STORED DATA>

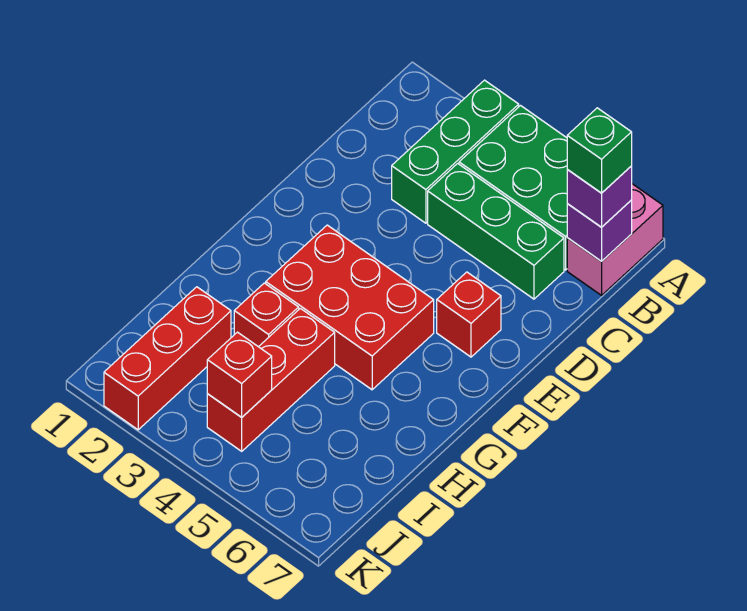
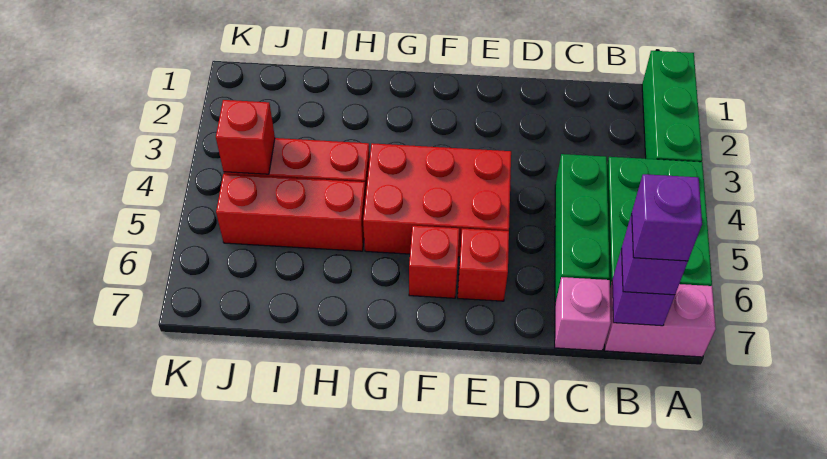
green brick A3:C3 level 1 -> green brick A1:A3 level 1
green brick B7 level 4 -> purple brick B7 level 4
none -> pink brick C7 level 1
red brick F3:G5 level 1 -> red brick E4:G5 level 1
red brick H3 level 1 -> red brick F6 level 1
red brick I2:K2 level 1 -> red brick H5:J5 level 1

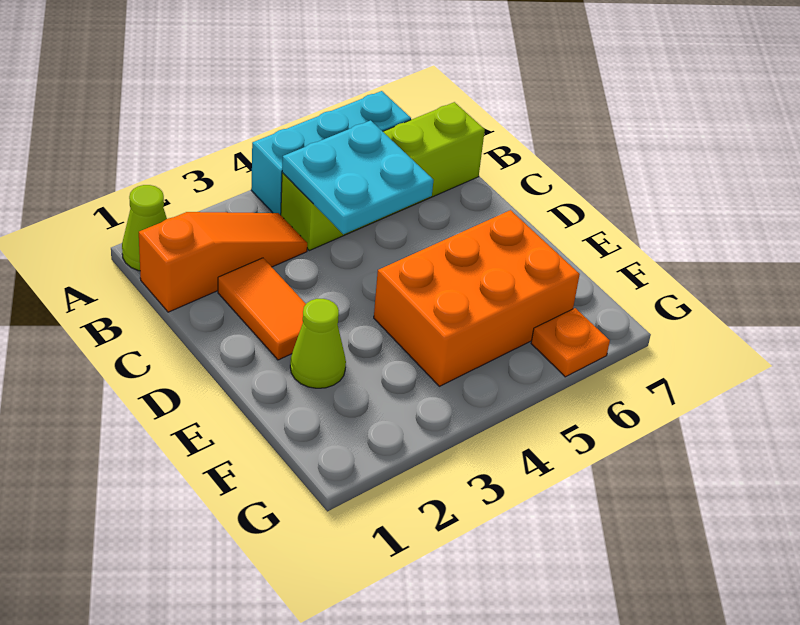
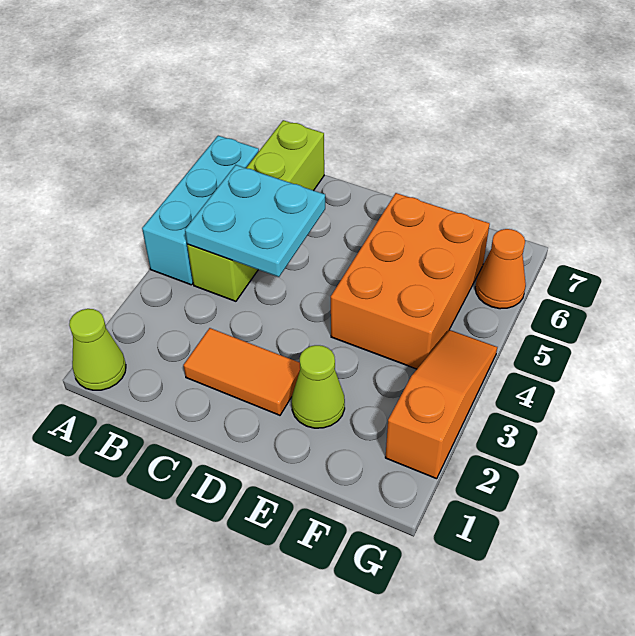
orange slope B1:B3 level 1 top 1 -> orange slope G2:G4 level 1 top 2
orange plate G6 level 1 -> orange cone G6 level 1

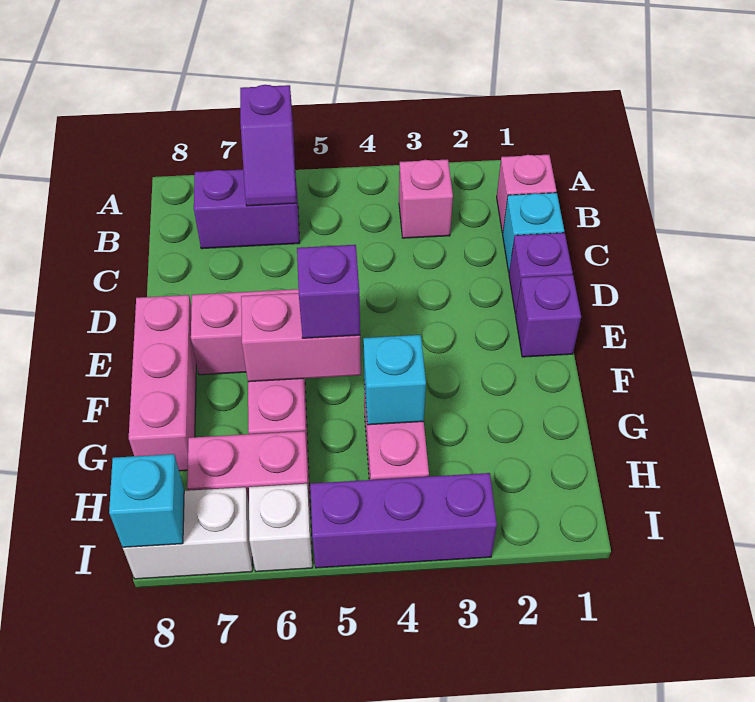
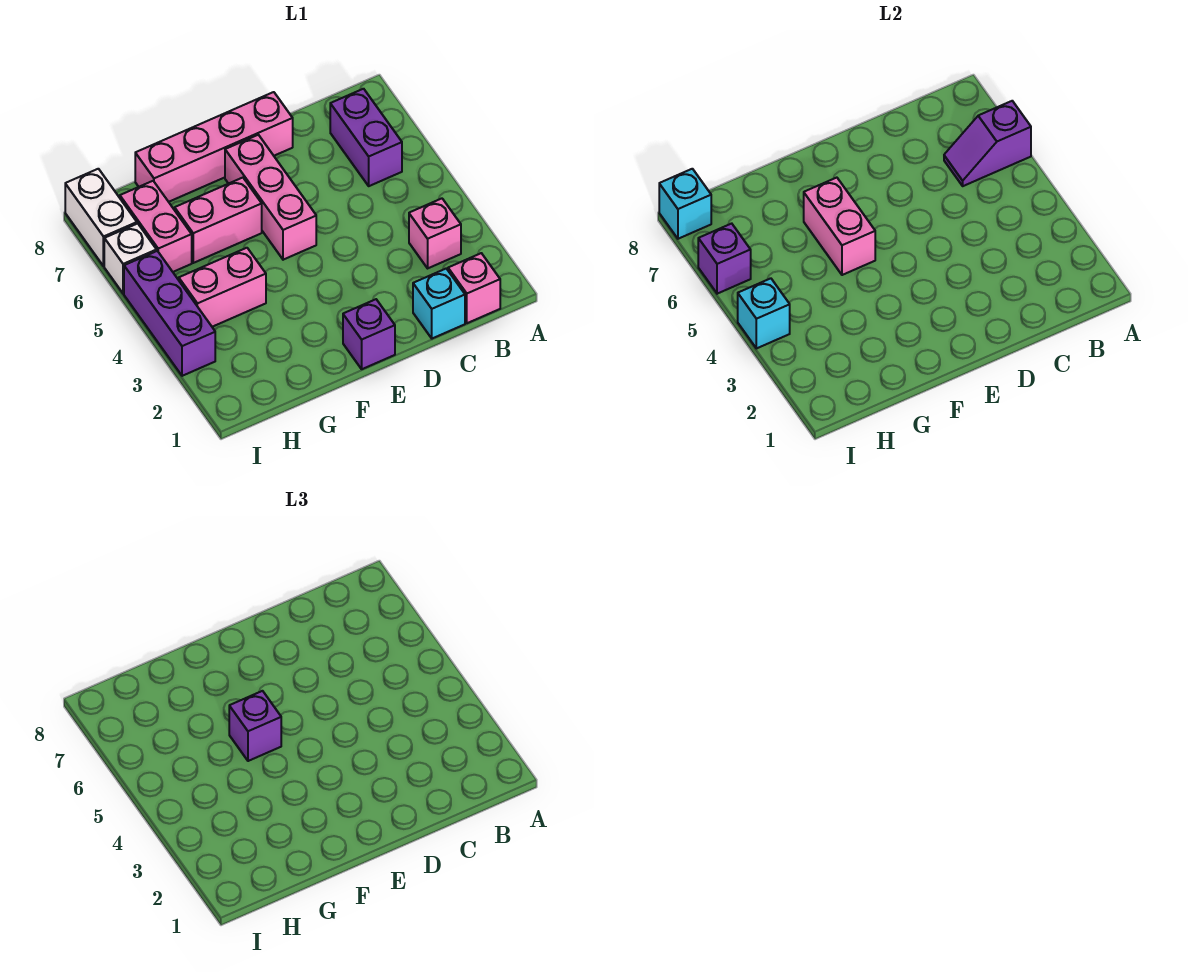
purple brick D1 level 1 -> purple brick I6 level 2
pink brick E8:G8 level 1 -> pink brick D8:G8 level 1
cyan brick G4 level 2 -> cyan brick I4 level 2

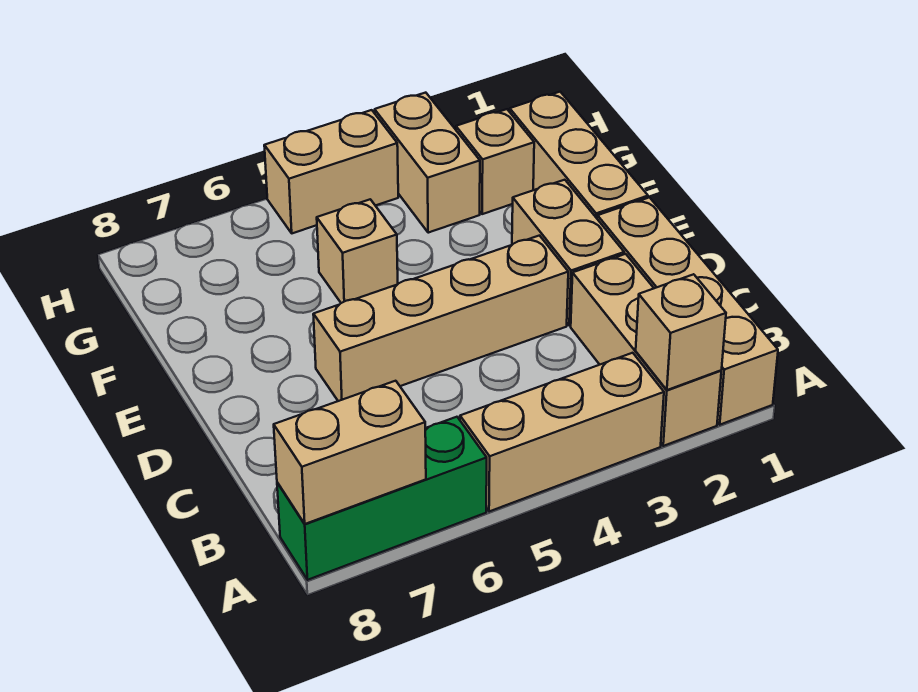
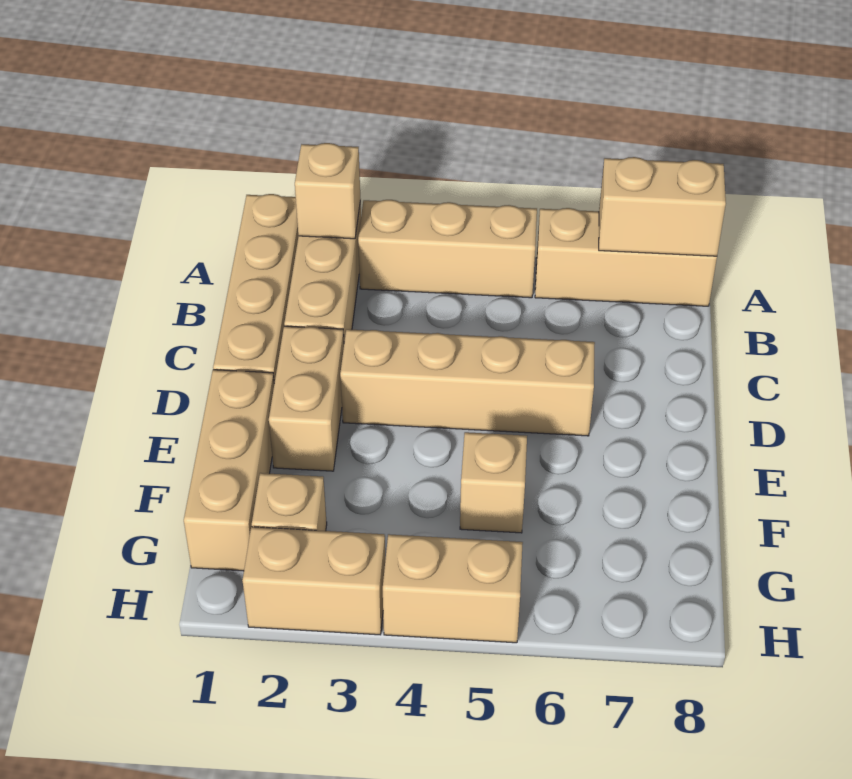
green brick A6:A8 level 1 -> tan brick A6:A8 level 1
tan brick G3:H3 level 1 -> tan brick H2:H3 level 1

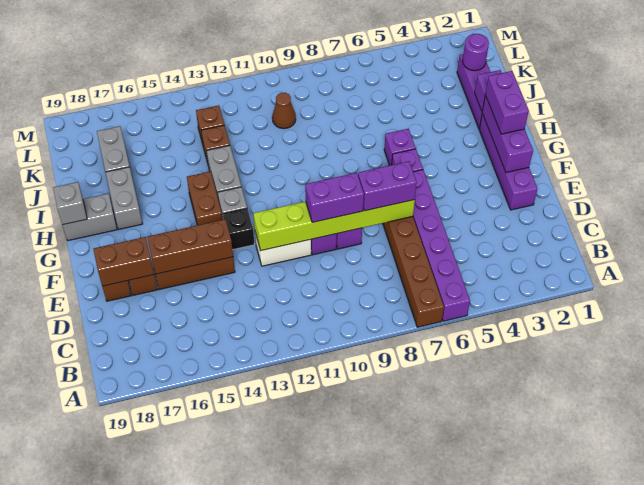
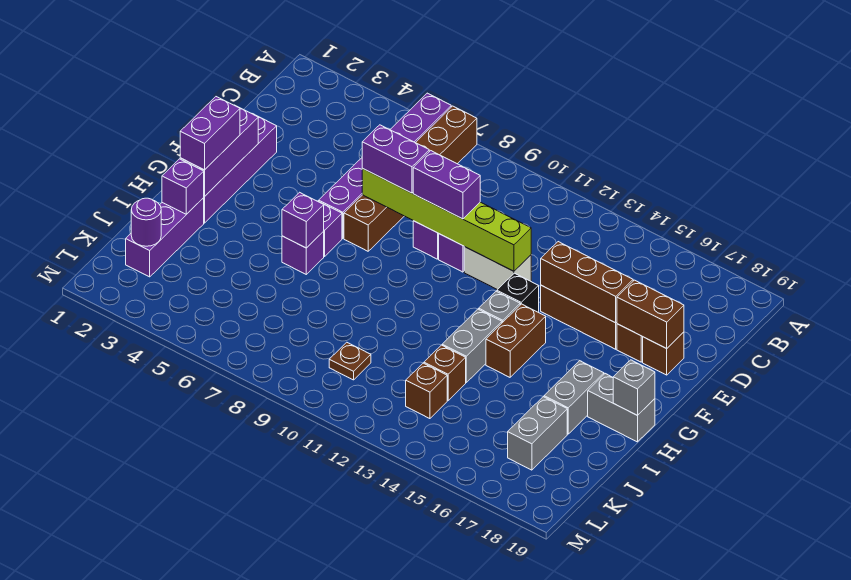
none -> purple brick H6 level 2
brown cone K10 level 1 -> brown plate K10 level 1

PROBLEM DETAILS> In the records above, find the line containing "green brick A6:A8" and restate it and every line after it word for word, all pictures excluded.

RESULT OF THIS TASK>
green brick A6:A8 level 1 -> tan brick A6:A8 level 1
tan brick G3:H3 level 1 -> tan brick H2:H3 level 1

none -> purple brick H6 level 2
brown cone K10 level 1 -> brown plate K10 level 1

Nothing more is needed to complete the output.